WORK REQUEST - Go through the material below and return each line with the string "AGND" in it.

**** DATA RECORDS

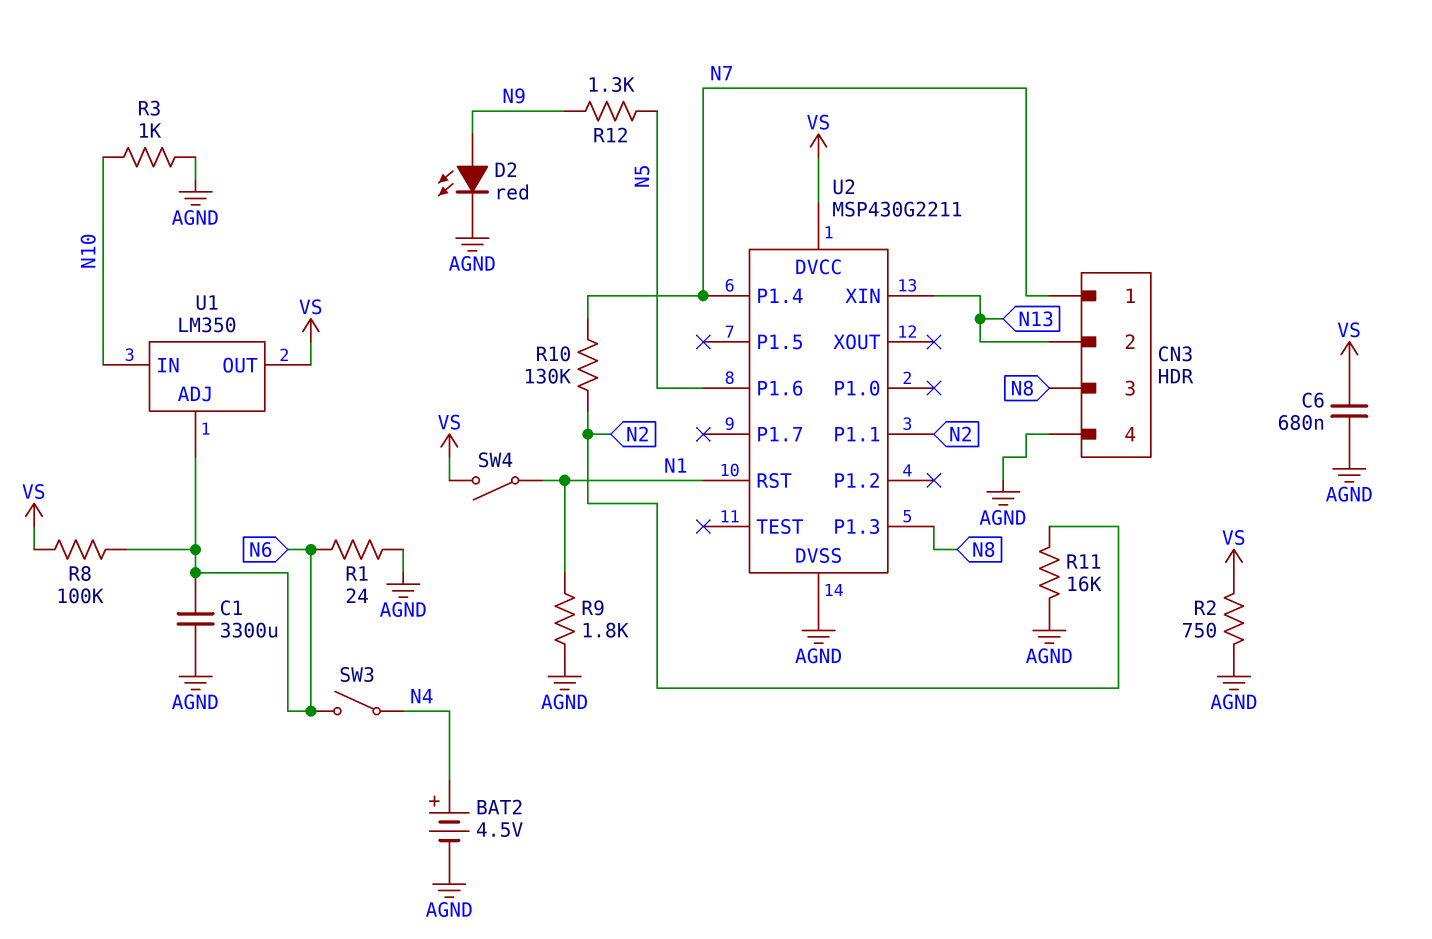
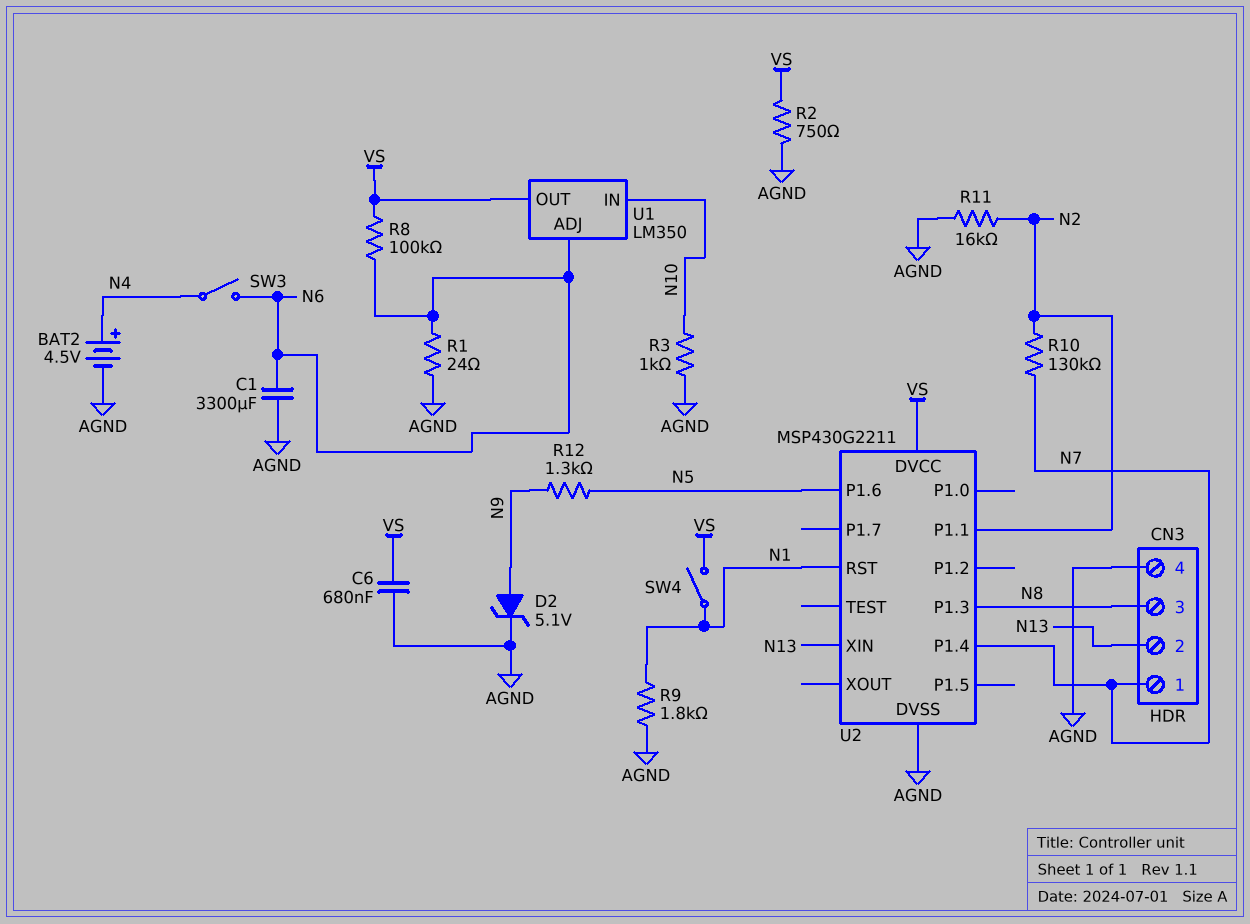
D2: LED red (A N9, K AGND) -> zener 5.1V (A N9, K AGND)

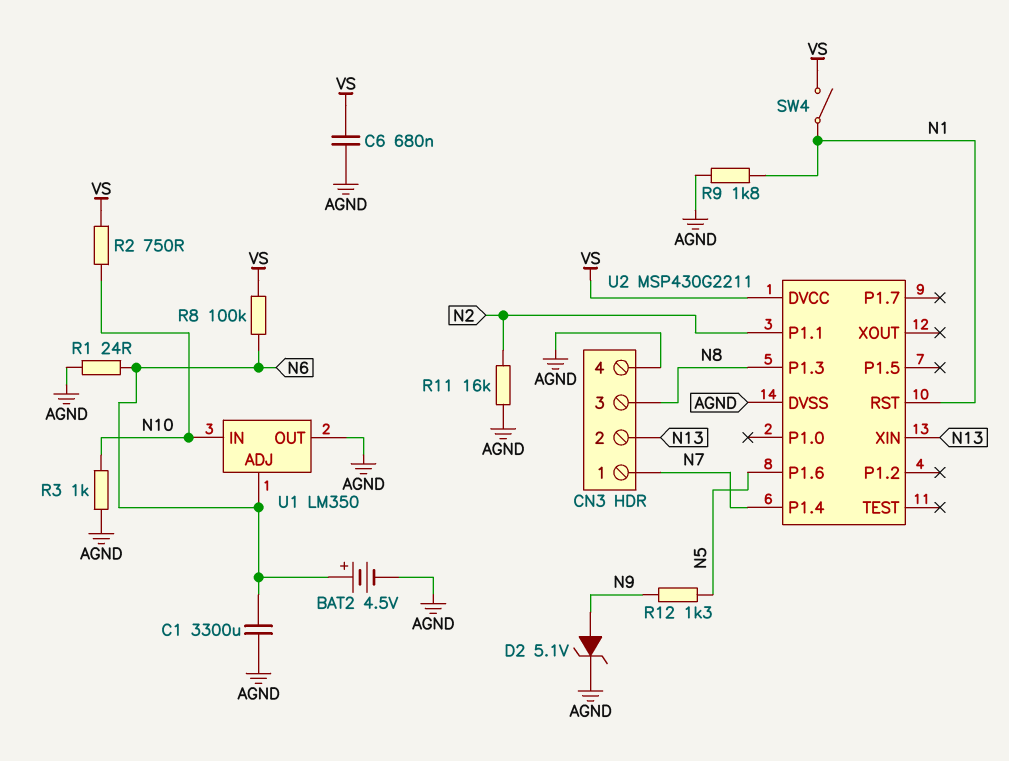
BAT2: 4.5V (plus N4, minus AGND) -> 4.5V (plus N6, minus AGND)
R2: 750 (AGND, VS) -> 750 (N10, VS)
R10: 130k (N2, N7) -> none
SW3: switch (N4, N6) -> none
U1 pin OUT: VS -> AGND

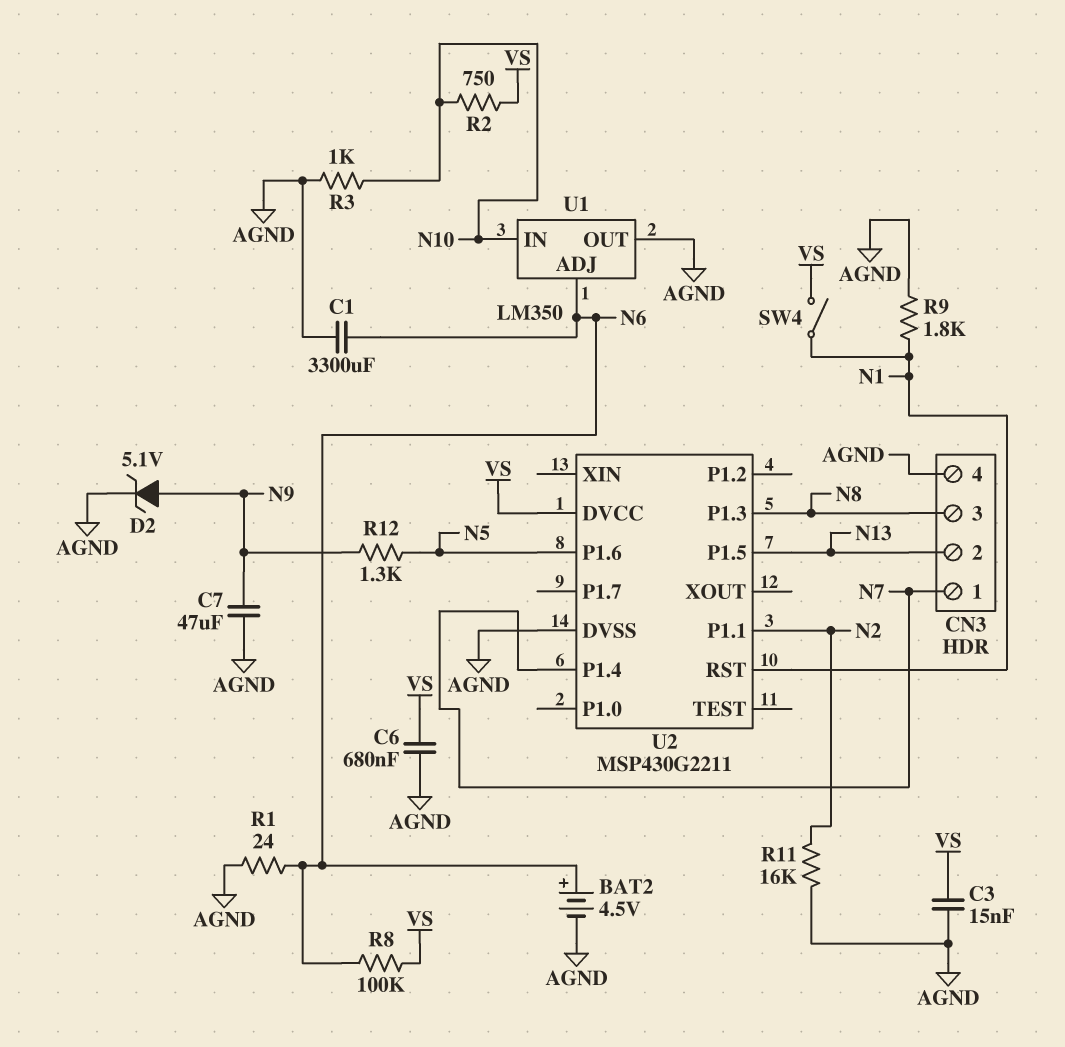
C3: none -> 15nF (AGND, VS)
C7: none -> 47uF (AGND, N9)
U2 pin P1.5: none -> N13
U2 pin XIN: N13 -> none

********

SOLUTION TO THIS TASK -
D2: LED red (A N9, K AGND) -> zener 5.1V (A N9, K AGND)
BAT2: 4.5V (plus N4, minus AGND) -> 4.5V (plus N6, minus AGND)
R2: 750 (AGND, VS) -> 750 (N10, VS)
U1 pin OUT: VS -> AGND
C3: none -> 15nF (AGND, VS)
C7: none -> 47uF (AGND, N9)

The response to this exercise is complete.